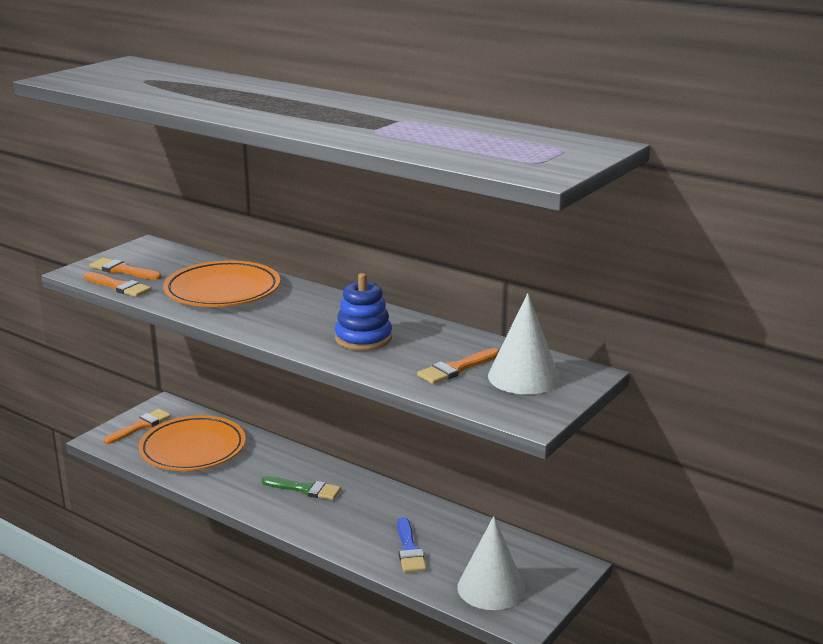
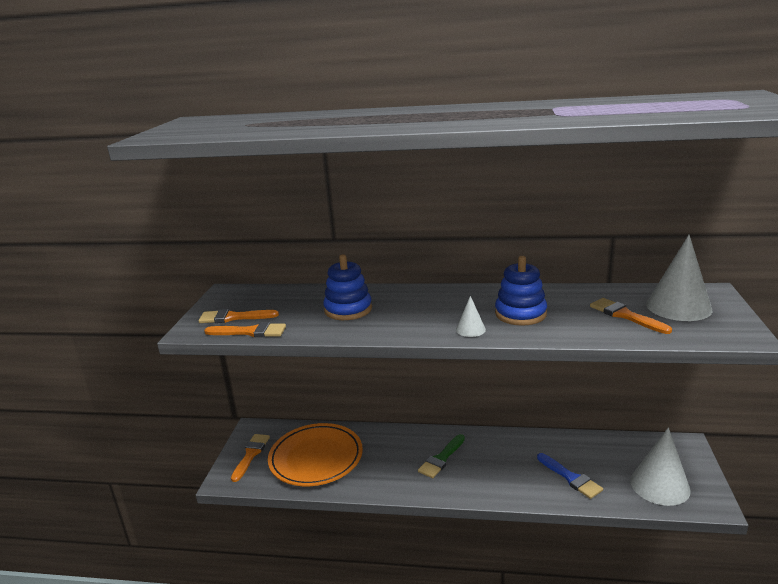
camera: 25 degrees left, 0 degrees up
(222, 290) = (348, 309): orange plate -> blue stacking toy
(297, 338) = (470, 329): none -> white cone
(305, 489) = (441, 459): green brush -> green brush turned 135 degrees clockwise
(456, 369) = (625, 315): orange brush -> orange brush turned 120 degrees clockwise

•••••

WORK TASK: Pictures aside, return all the entries above exactly.

SOLVED EXERCISE:
camera: 25 degrees left, 0 degrees up
(222, 290) = (348, 309): orange plate -> blue stacking toy
(297, 338) = (470, 329): none -> white cone
(305, 489) = (441, 459): green brush -> green brush turned 135 degrees clockwise
(456, 369) = (625, 315): orange brush -> orange brush turned 120 degrees clockwise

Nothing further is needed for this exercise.